Set every record down again, exactly and completely.

Source records:

● ● ●

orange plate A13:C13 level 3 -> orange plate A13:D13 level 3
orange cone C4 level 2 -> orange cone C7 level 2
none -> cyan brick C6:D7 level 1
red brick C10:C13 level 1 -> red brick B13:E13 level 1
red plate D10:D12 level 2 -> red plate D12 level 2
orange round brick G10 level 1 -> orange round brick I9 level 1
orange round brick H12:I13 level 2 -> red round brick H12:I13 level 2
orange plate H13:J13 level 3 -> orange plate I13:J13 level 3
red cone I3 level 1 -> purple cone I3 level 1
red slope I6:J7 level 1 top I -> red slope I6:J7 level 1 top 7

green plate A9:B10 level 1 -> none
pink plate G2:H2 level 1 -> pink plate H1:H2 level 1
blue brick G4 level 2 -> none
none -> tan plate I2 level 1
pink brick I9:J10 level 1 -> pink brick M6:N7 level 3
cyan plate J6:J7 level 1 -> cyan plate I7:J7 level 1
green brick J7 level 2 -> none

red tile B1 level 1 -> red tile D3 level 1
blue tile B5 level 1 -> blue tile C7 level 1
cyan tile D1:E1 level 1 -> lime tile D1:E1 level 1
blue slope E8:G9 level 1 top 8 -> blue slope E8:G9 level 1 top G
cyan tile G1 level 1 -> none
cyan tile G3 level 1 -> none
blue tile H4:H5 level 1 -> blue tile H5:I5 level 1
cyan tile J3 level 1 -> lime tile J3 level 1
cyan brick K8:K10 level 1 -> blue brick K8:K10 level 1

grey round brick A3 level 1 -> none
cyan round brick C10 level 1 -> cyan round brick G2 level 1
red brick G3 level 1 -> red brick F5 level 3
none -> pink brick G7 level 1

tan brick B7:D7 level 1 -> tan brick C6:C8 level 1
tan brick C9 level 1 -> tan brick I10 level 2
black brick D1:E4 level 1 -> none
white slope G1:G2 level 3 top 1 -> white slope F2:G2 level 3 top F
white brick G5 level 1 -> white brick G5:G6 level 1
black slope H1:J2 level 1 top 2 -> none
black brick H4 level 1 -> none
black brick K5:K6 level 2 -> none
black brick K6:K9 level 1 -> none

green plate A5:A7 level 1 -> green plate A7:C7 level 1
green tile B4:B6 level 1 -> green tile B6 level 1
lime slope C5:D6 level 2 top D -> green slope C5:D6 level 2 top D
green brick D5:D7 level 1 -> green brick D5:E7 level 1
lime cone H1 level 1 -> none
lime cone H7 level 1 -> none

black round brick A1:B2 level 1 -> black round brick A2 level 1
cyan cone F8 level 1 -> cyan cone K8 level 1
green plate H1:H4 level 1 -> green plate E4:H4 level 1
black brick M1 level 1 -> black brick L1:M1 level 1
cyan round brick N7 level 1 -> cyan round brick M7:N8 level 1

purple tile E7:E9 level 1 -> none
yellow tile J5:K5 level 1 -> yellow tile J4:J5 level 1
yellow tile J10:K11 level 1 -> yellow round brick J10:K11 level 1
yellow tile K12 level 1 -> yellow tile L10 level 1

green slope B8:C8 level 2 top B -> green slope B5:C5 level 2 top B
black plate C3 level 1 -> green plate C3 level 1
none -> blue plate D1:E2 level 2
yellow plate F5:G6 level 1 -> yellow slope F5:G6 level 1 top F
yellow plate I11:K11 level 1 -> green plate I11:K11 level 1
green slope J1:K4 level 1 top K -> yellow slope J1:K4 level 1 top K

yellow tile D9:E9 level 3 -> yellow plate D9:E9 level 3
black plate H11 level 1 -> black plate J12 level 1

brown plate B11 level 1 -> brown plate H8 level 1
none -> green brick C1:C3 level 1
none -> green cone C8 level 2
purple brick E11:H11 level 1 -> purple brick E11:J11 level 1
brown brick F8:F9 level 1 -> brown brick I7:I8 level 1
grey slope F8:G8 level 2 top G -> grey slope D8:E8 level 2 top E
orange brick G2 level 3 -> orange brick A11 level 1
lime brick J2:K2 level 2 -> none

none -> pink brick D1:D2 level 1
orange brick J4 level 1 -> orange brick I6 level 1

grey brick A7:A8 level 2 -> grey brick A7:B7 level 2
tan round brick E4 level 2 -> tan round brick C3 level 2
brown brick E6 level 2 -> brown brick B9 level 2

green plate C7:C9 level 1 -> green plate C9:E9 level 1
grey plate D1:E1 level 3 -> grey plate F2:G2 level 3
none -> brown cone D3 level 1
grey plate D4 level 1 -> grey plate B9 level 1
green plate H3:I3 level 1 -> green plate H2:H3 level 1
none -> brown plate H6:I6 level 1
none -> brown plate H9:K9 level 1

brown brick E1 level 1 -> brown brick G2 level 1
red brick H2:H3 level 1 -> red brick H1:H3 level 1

● ● ●

Response area:
orange plate A13:C13 level 3 -> orange plate A13:D13 level 3
orange cone C4 level 2 -> orange cone C7 level 2
none -> cyan brick C6:D7 level 1
red brick C10:C13 level 1 -> red brick B13:E13 level 1
red plate D10:D12 level 2 -> red plate D12 level 2
orange round brick G10 level 1 -> orange round brick I9 level 1
orange round brick H12:I13 level 2 -> red round brick H12:I13 level 2
orange plate H13:J13 level 3 -> orange plate I13:J13 level 3
red cone I3 level 1 -> purple cone I3 level 1
red slope I6:J7 level 1 top I -> red slope I6:J7 level 1 top 7

green plate A9:B10 level 1 -> none
pink plate G2:H2 level 1 -> pink plate H1:H2 level 1
blue brick G4 level 2 -> none
none -> tan plate I2 level 1
pink brick I9:J10 level 1 -> pink brick M6:N7 level 3
cyan plate J6:J7 level 1 -> cyan plate I7:J7 level 1
green brick J7 level 2 -> none

red tile B1 level 1 -> red tile D3 level 1
blue tile B5 level 1 -> blue tile C7 level 1
cyan tile D1:E1 level 1 -> lime tile D1:E1 level 1
blue slope E8:G9 level 1 top 8 -> blue slope E8:G9 level 1 top G
cyan tile G1 level 1 -> none
cyan tile G3 level 1 -> none
blue tile H4:H5 level 1 -> blue tile H5:I5 level 1
cyan tile J3 level 1 -> lime tile J3 level 1
cyan brick K8:K10 level 1 -> blue brick K8:K10 level 1

grey round brick A3 level 1 -> none
cyan round brick C10 level 1 -> cyan round brick G2 level 1
red brick G3 level 1 -> red brick F5 level 3
none -> pink brick G7 level 1

tan brick B7:D7 level 1 -> tan brick C6:C8 level 1
tan brick C9 level 1 -> tan brick I10 level 2
black brick D1:E4 level 1 -> none
white slope G1:G2 level 3 top 1 -> white slope F2:G2 level 3 top F
white brick G5 level 1 -> white brick G5:G6 level 1
black slope H1:J2 level 1 top 2 -> none
black brick H4 level 1 -> none
black brick K5:K6 level 2 -> none
black brick K6:K9 level 1 -> none

green plate A5:A7 level 1 -> green plate A7:C7 level 1
green tile B4:B6 level 1 -> green tile B6 level 1
lime slope C5:D6 level 2 top D -> green slope C5:D6 level 2 top D
green brick D5:D7 level 1 -> green brick D5:E7 level 1
lime cone H1 level 1 -> none
lime cone H7 level 1 -> none

black round brick A1:B2 level 1 -> black round brick A2 level 1
cyan cone F8 level 1 -> cyan cone K8 level 1
green plate H1:H4 level 1 -> green plate E4:H4 level 1
black brick M1 level 1 -> black brick L1:M1 level 1
cyan round brick N7 level 1 -> cyan round brick M7:N8 level 1

purple tile E7:E9 level 1 -> none
yellow tile J5:K5 level 1 -> yellow tile J4:J5 level 1
yellow tile J10:K11 level 1 -> yellow round brick J10:K11 level 1
yellow tile K12 level 1 -> yellow tile L10 level 1

green slope B8:C8 level 2 top B -> green slope B5:C5 level 2 top B
black plate C3 level 1 -> green plate C3 level 1
none -> blue plate D1:E2 level 2
yellow plate F5:G6 level 1 -> yellow slope F5:G6 level 1 top F
yellow plate I11:K11 level 1 -> green plate I11:K11 level 1
green slope J1:K4 level 1 top K -> yellow slope J1:K4 level 1 top K

yellow tile D9:E9 level 3 -> yellow plate D9:E9 level 3
black plate H11 level 1 -> black plate J12 level 1

brown plate B11 level 1 -> brown plate H8 level 1
none -> green brick C1:C3 level 1
none -> green cone C8 level 2
purple brick E11:H11 level 1 -> purple brick E11:J11 level 1
brown brick F8:F9 level 1 -> brown brick I7:I8 level 1
grey slope F8:G8 level 2 top G -> grey slope D8:E8 level 2 top E
orange brick G2 level 3 -> orange brick A11 level 1
lime brick J2:K2 level 2 -> none

none -> pink brick D1:D2 level 1
orange brick J4 level 1 -> orange brick I6 level 1

grey brick A7:A8 level 2 -> grey brick A7:B7 level 2
tan round brick E4 level 2 -> tan round brick C3 level 2
brown brick E6 level 2 -> brown brick B9 level 2

green plate C7:C9 level 1 -> green plate C9:E9 level 1
grey plate D1:E1 level 3 -> grey plate F2:G2 level 3
none -> brown cone D3 level 1
grey plate D4 level 1 -> grey plate B9 level 1
green plate H3:I3 level 1 -> green plate H2:H3 level 1
none -> brown plate H6:I6 level 1
none -> brown plate H9:K9 level 1

brown brick E1 level 1 -> brown brick G2 level 1
red brick H2:H3 level 1 -> red brick H1:H3 level 1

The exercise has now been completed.